[Information provided — start]

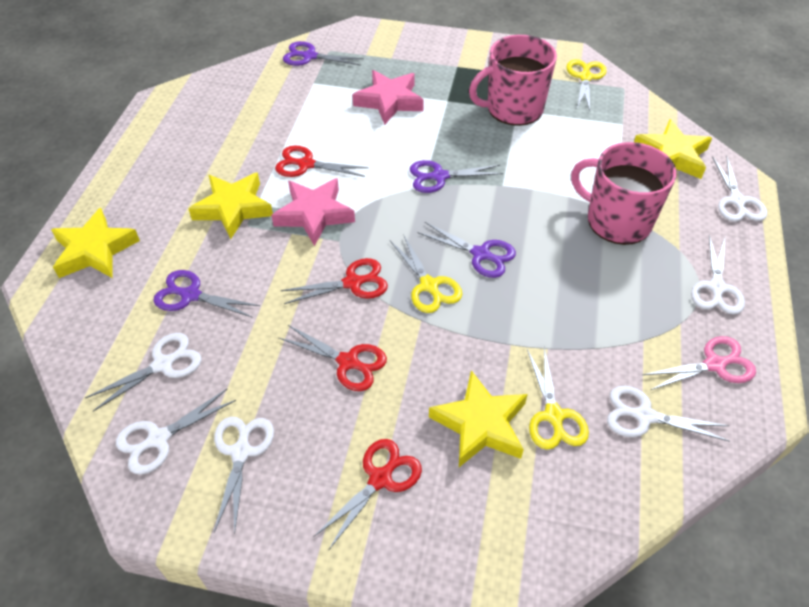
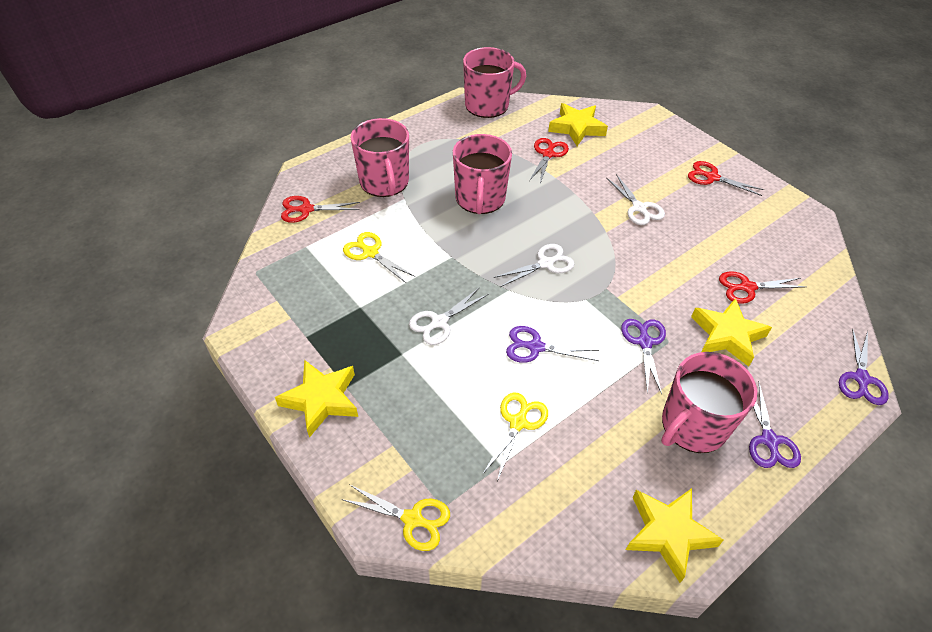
pink mug: 2 -> 4
pink scissors: 1 -> 0
pink star: 2 -> 0
white scissors: 6 -> 3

[Information provided — finish]

Exercise requirements - From the material above, return every line that contains "pink".

Response for this exercise -
pink mug: 2 -> 4
pink scissors: 1 -> 0
pink star: 2 -> 0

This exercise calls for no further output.